-- Directions for this task --
The records must be duplicated exactly, with every picture left out.

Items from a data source
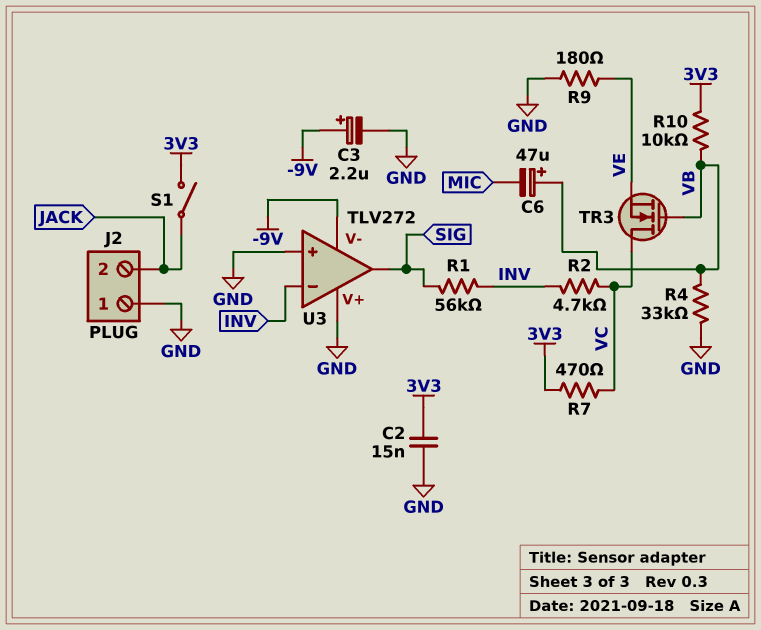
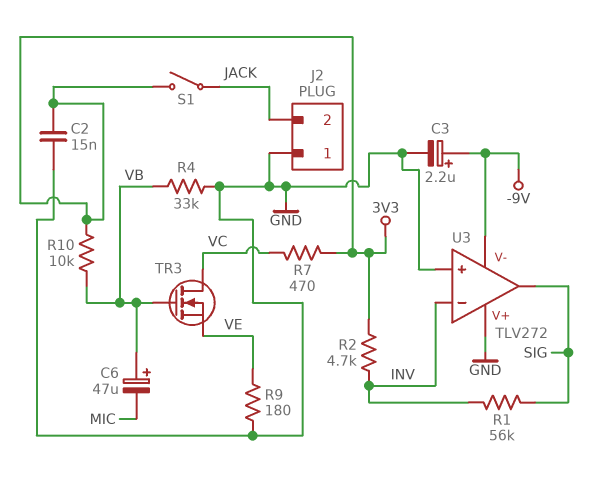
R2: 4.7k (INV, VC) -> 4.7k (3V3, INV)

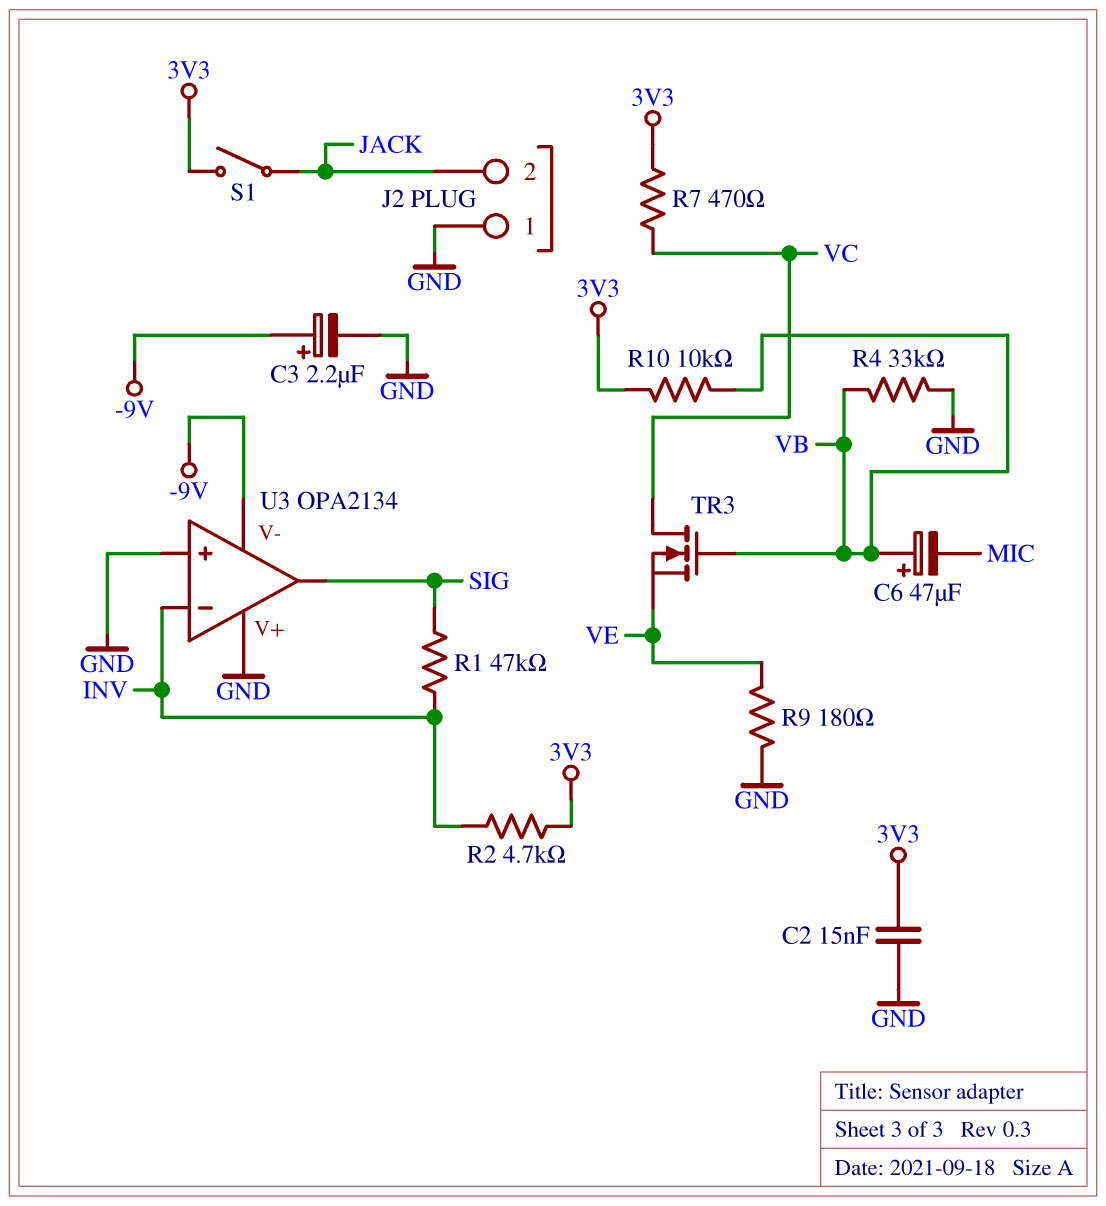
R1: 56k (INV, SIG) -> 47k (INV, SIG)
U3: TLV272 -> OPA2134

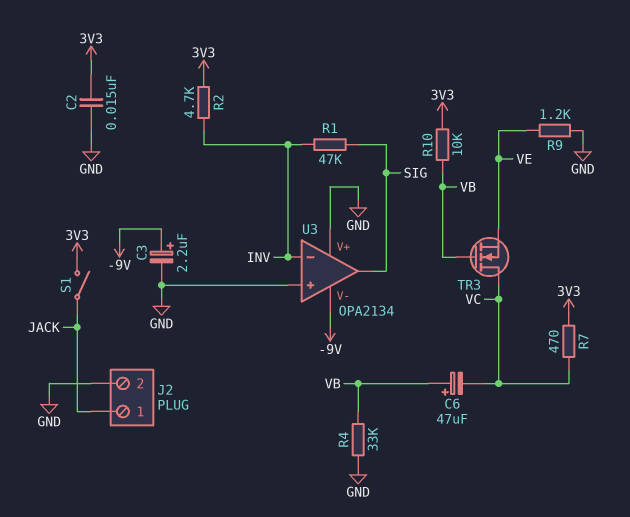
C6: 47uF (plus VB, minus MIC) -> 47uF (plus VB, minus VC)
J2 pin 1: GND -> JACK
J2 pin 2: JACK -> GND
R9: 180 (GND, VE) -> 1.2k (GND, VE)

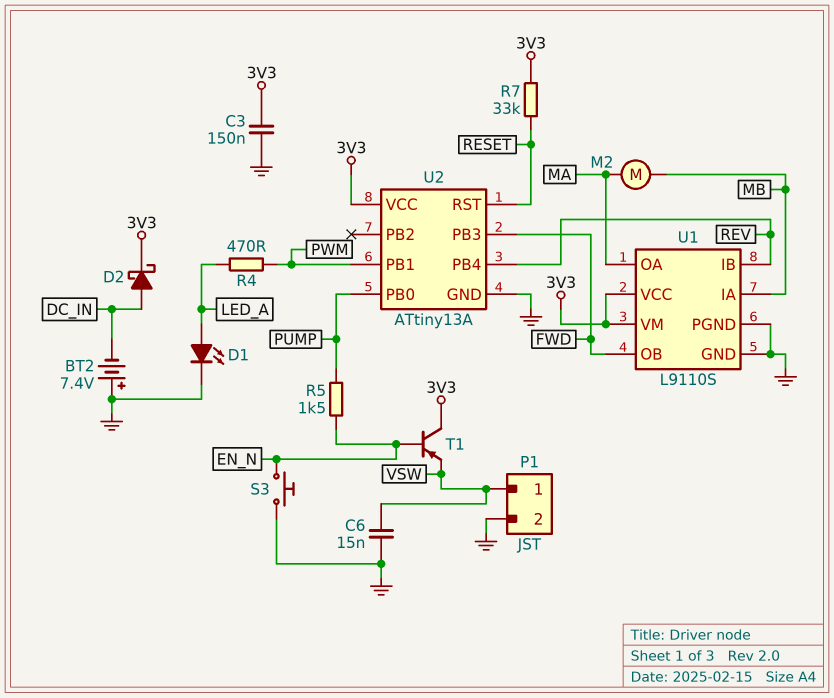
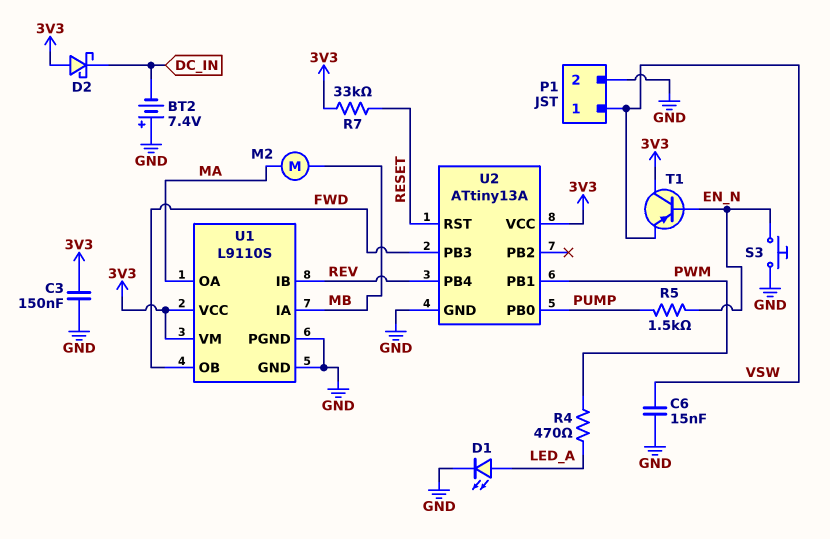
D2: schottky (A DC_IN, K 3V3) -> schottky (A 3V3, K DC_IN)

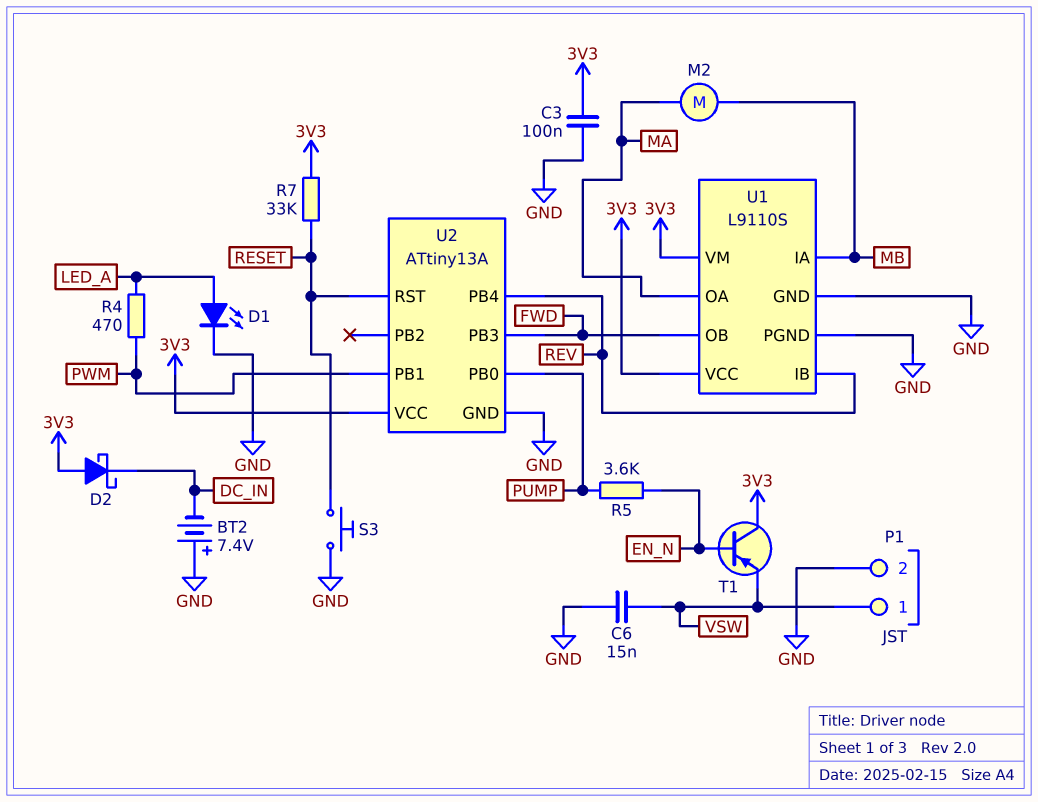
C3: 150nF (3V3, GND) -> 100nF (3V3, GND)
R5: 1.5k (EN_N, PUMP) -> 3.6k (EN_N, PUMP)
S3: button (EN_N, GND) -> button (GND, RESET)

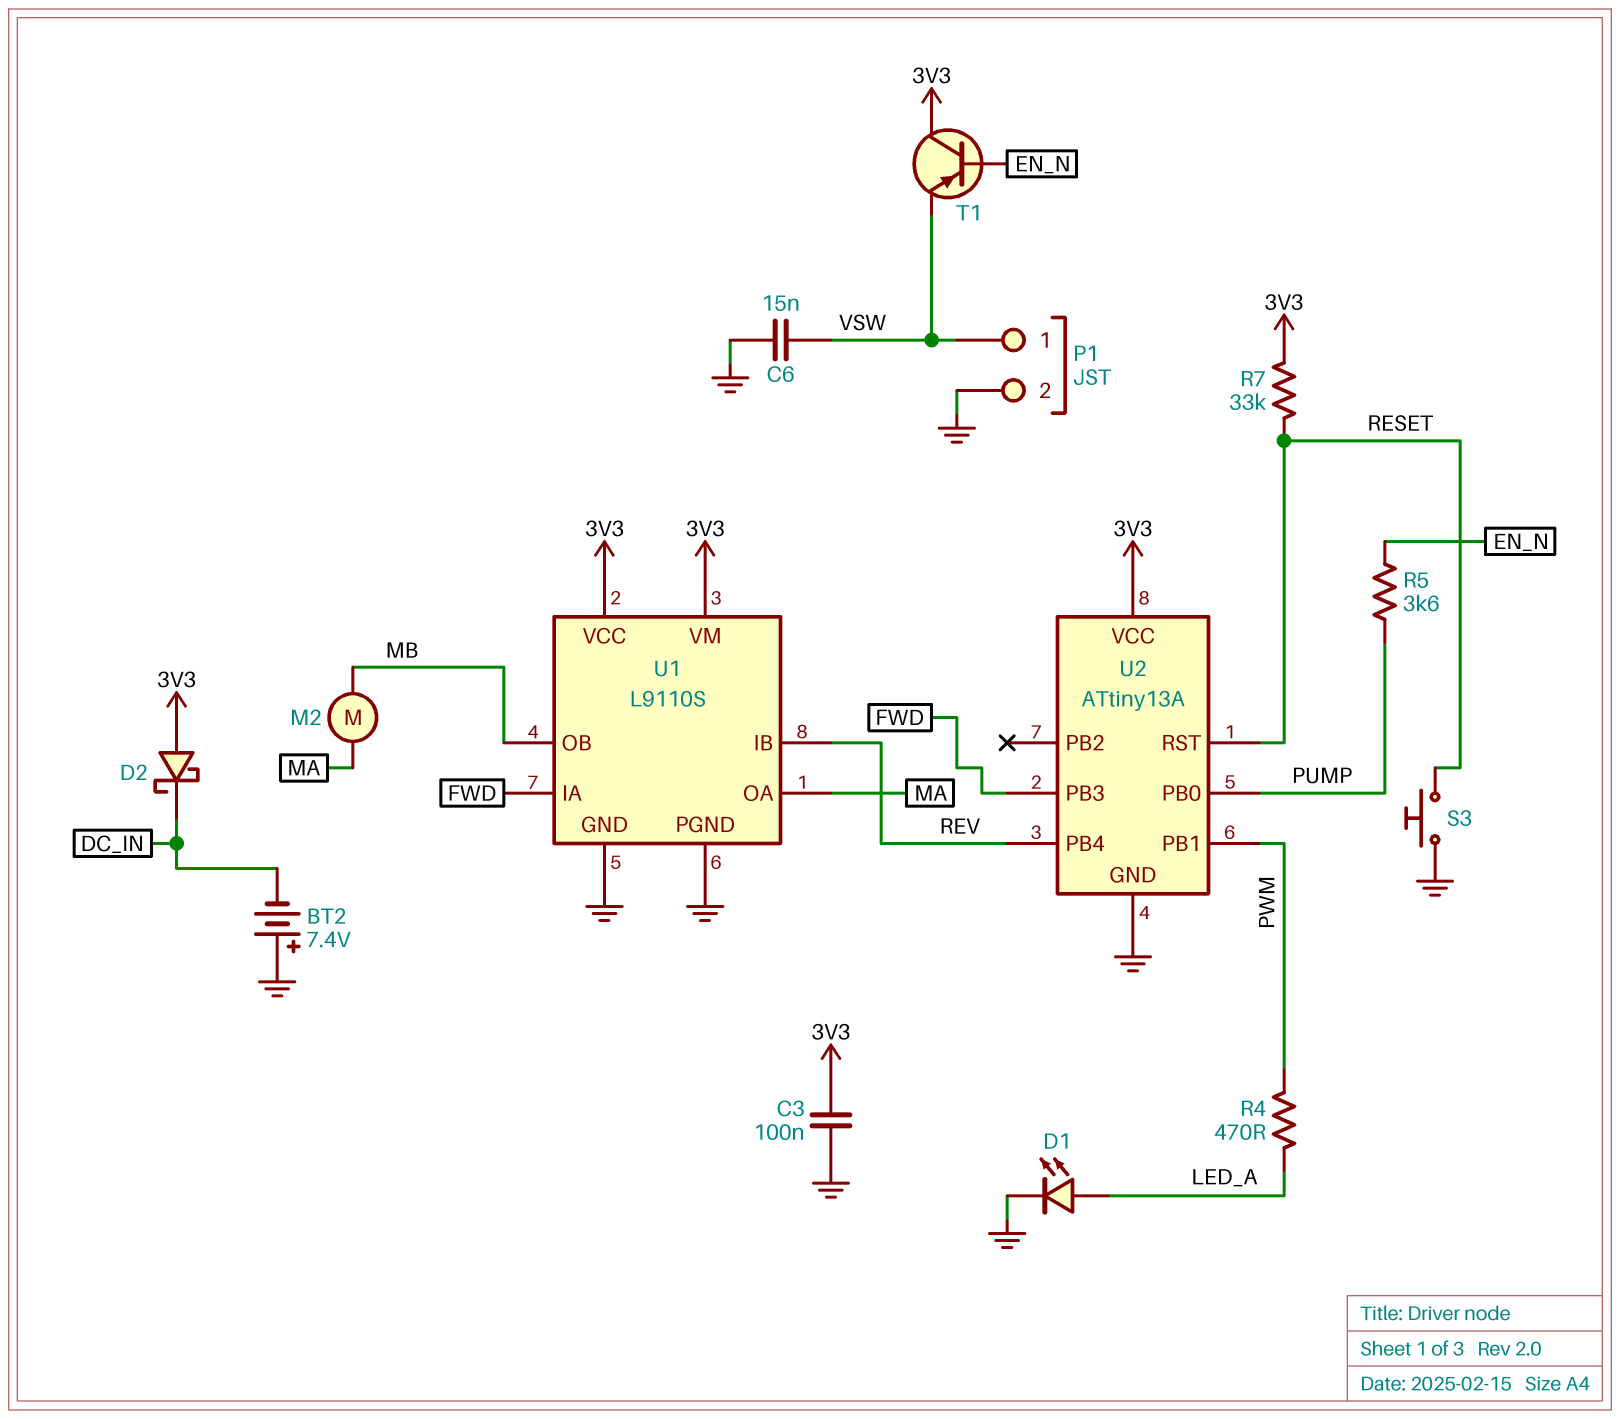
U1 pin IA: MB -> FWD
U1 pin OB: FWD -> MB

-- Solution below --
R2: 4.7k (INV, VC) -> 4.7k (3V3, INV)

R1: 56k (INV, SIG) -> 47k (INV, SIG)
U3: TLV272 -> OPA2134

C6: 47uF (plus VB, minus MIC) -> 47uF (plus VB, minus VC)
J2 pin 1: GND -> JACK
J2 pin 2: JACK -> GND
R9: 180 (GND, VE) -> 1.2k (GND, VE)

D2: schottky (A DC_IN, K 3V3) -> schottky (A 3V3, K DC_IN)

C3: 150nF (3V3, GND) -> 100nF (3V3, GND)
R5: 1.5k (EN_N, PUMP) -> 3.6k (EN_N, PUMP)
S3: button (EN_N, GND) -> button (GND, RESET)

U1 pin IA: MB -> FWD
U1 pin OB: FWD -> MB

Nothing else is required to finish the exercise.